## Excerpted data

◆ ◆ ◆

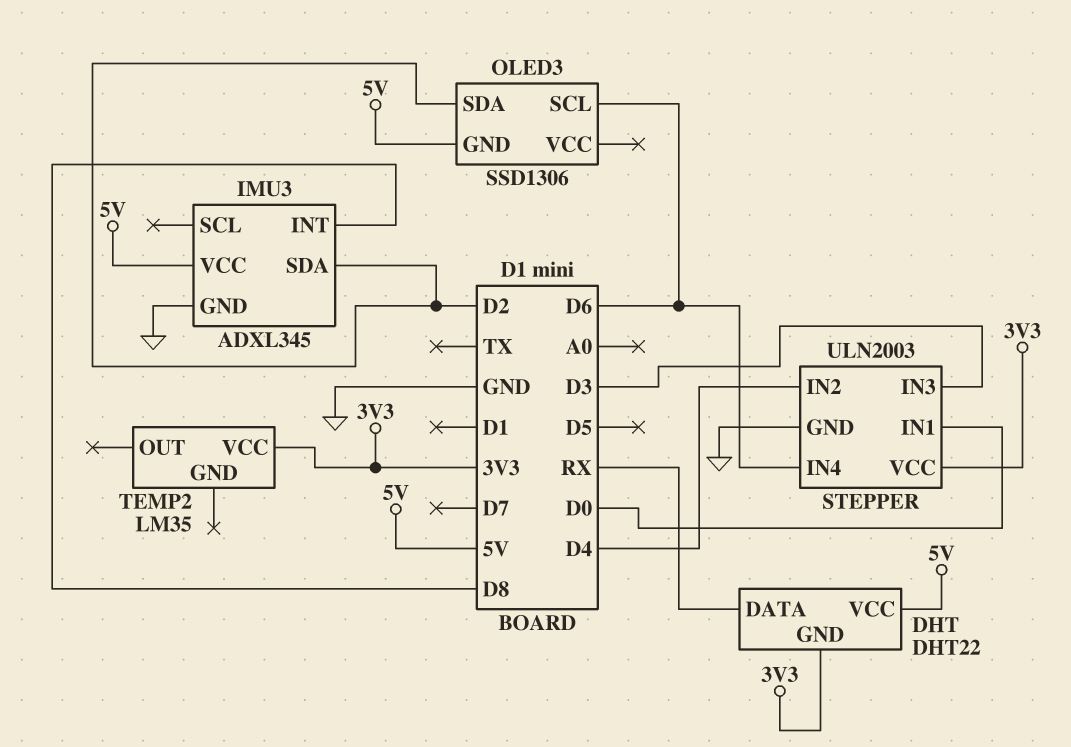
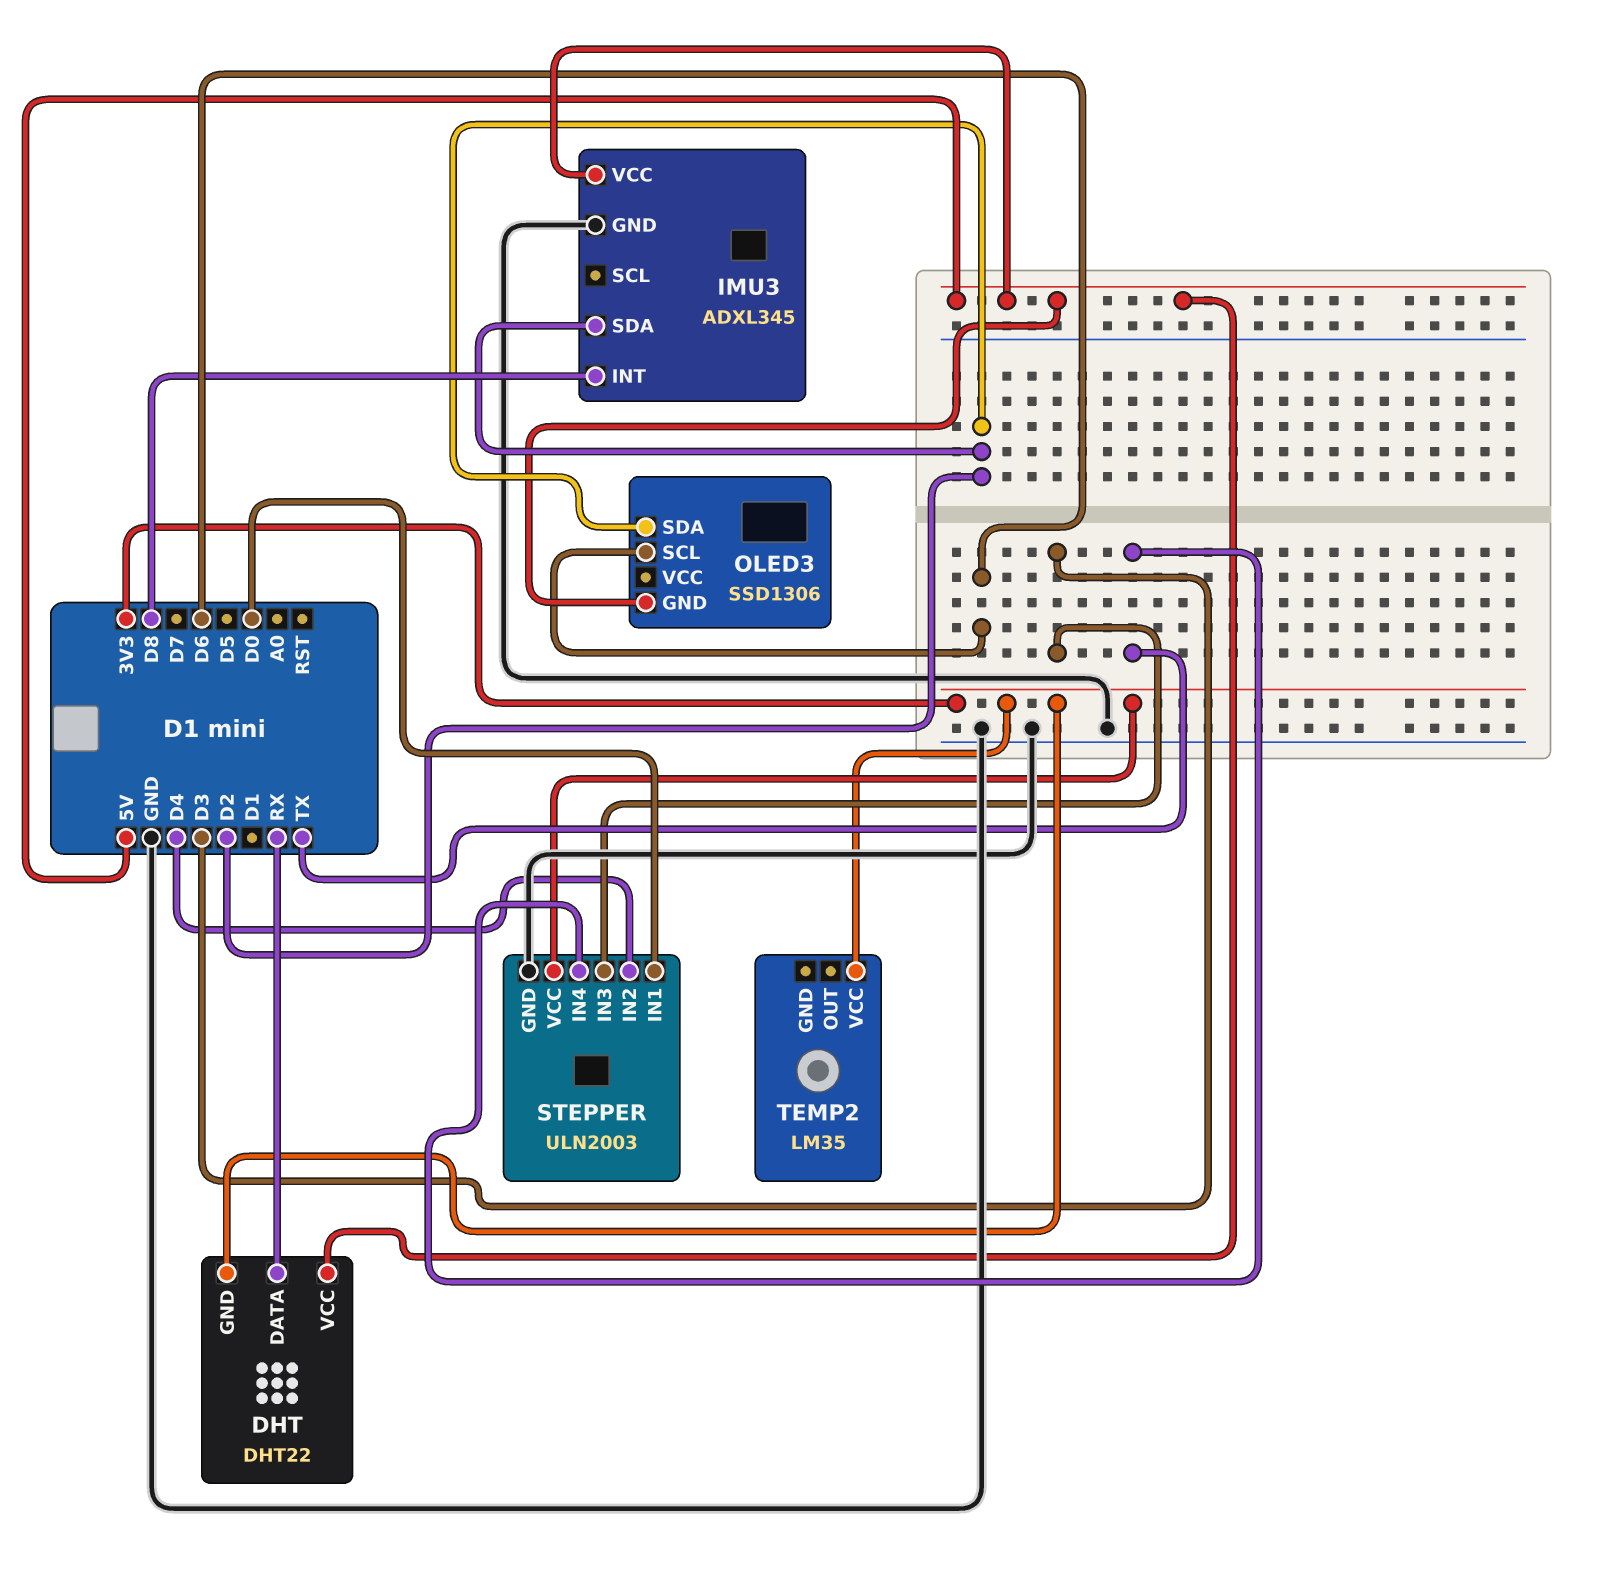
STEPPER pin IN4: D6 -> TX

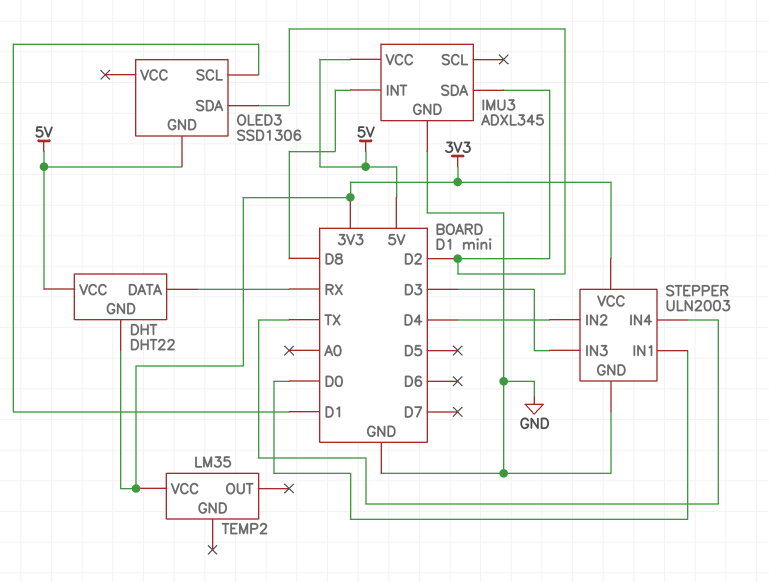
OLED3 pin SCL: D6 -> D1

◆ ◆ ◆

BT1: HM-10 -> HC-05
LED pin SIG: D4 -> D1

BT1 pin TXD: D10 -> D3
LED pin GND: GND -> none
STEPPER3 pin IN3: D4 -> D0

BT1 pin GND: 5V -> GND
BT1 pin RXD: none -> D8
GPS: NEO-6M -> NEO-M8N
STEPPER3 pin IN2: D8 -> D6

◆ ◆ ◆

## Activity
Report only how many lines above include "none".

## Finished task
2